* [YOUR OBJECTIVE] The expected output is the data below, character for character, without its pictures.
>>>>>
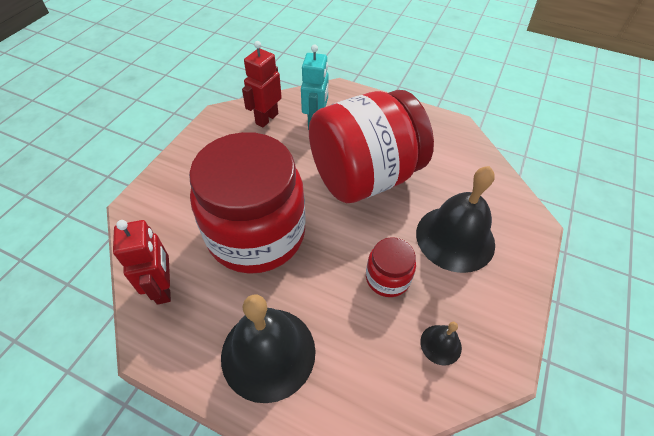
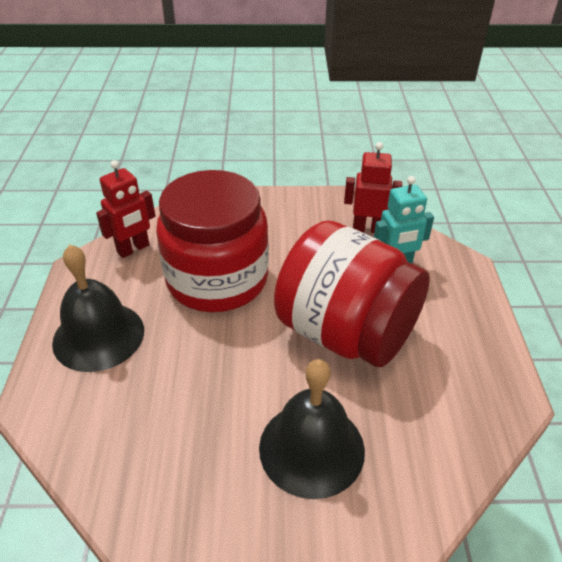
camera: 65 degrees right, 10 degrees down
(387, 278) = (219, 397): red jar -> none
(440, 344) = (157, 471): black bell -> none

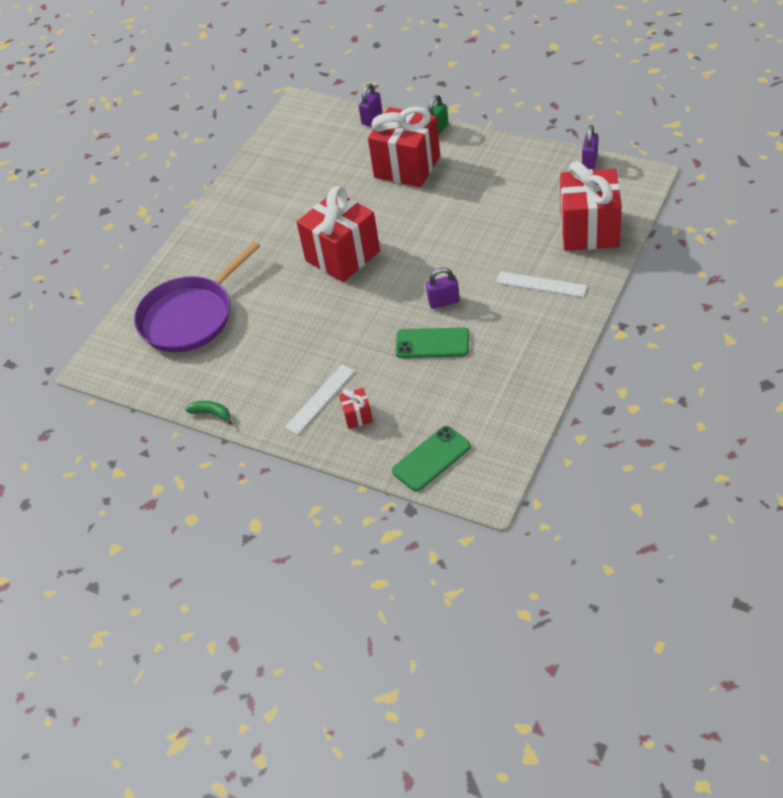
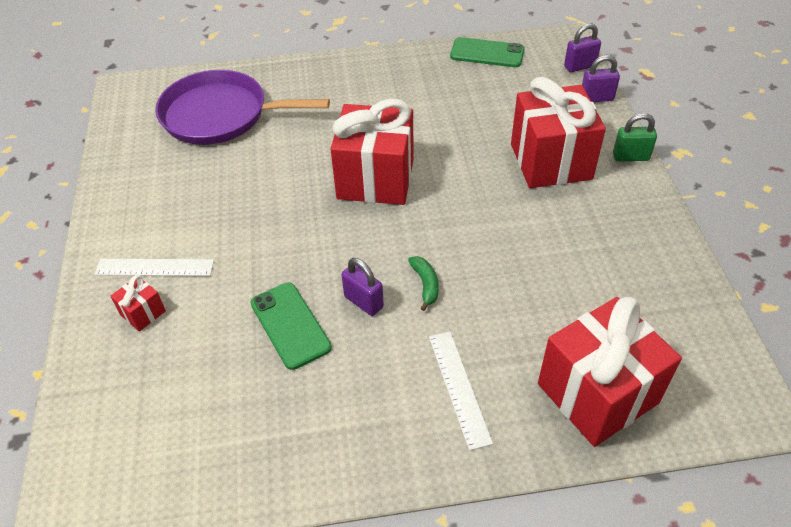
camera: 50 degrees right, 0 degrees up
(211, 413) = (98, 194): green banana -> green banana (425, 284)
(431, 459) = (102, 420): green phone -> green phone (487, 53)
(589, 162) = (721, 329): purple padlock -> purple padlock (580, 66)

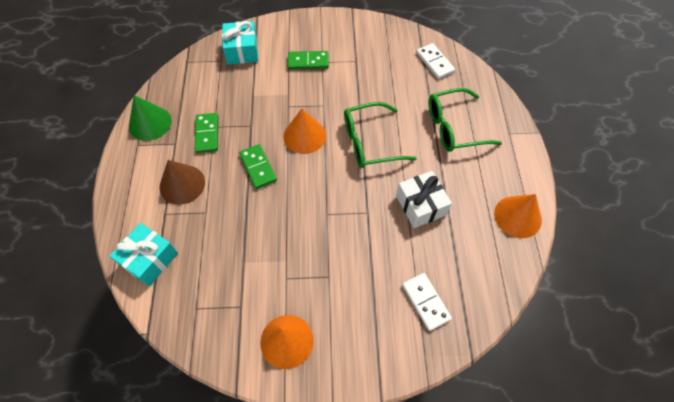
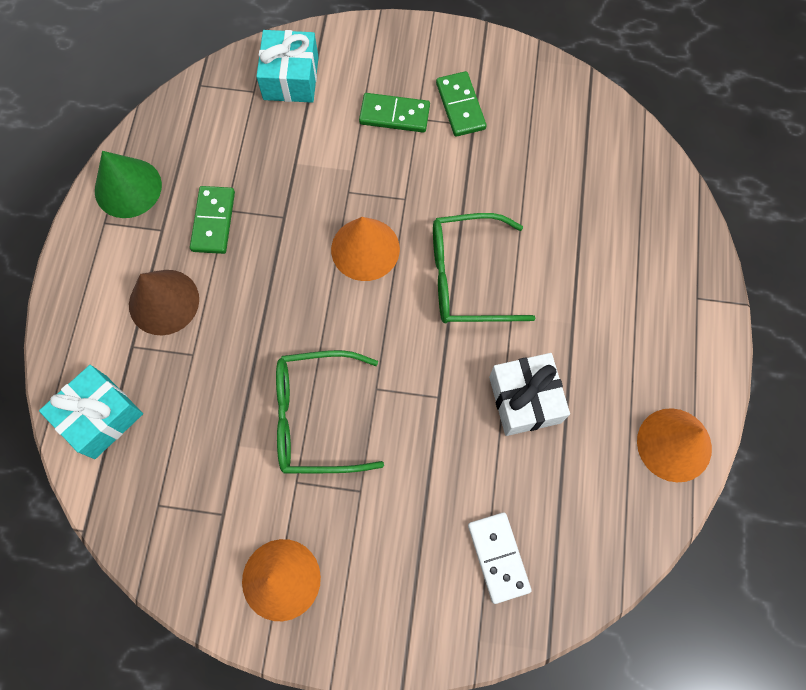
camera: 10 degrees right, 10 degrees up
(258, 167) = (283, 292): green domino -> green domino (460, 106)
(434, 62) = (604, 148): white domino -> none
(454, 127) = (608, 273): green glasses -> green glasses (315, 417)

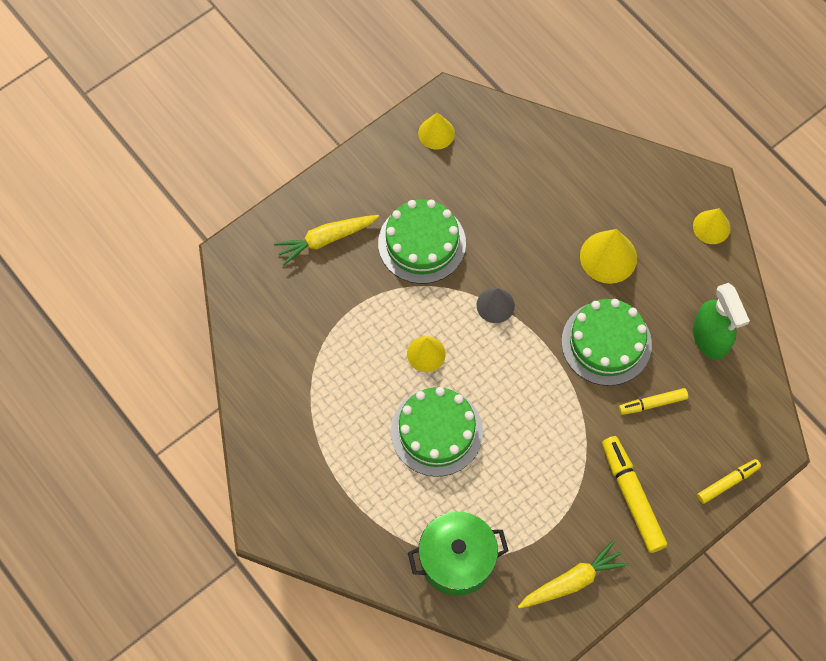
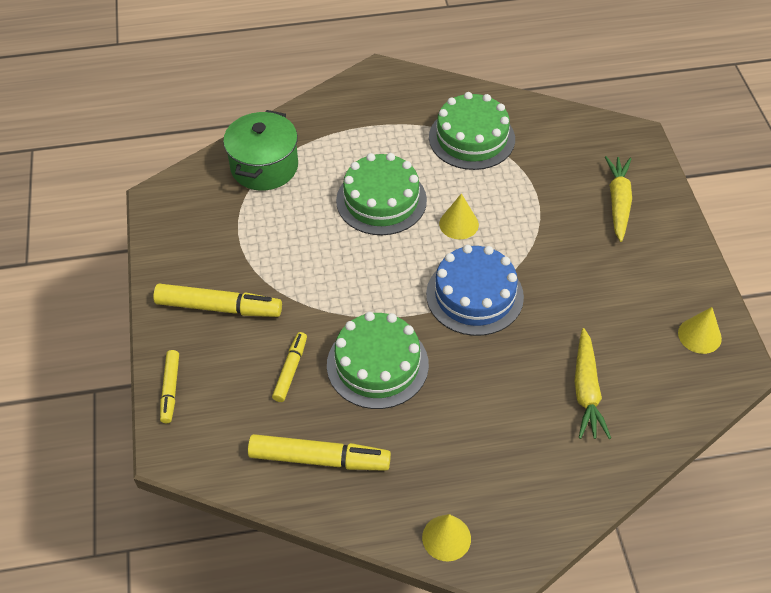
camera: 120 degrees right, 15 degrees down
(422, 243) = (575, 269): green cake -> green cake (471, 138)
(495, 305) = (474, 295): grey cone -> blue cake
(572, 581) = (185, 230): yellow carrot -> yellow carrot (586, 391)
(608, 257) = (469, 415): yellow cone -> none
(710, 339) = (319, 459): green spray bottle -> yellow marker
<<<<<
* [RESULT OF THIS EXERCISE]
camera: 65 degrees right, 10 degrees down
(387, 278) = (219, 397): red jar -> none
(440, 344) = (157, 471): black bell -> none

camera: 50 degrees right, 0 degrees up
(211, 413) = (98, 194): green banana -> green banana (425, 284)
(431, 459) = (102, 420): green phone -> green phone (487, 53)
(589, 162) = (721, 329): purple padlock -> purple padlock (580, 66)

camera: 10 degrees right, 10 degrees up
(258, 167) = (283, 292): green domino -> green domino (460, 106)
(434, 62) = (604, 148): white domino -> none
(454, 127) = (608, 273): green glasses -> green glasses (315, 417)

camera: 120 degrees right, 15 degrees down
(422, 243) = (575, 269): green cake -> green cake (471, 138)
(495, 305) = (474, 295): grey cone -> blue cake
(572, 581) = (185, 230): yellow carrot -> yellow carrot (586, 391)
(608, 257) = (469, 415): yellow cone -> none
(710, 339) = (319, 459): green spray bottle -> yellow marker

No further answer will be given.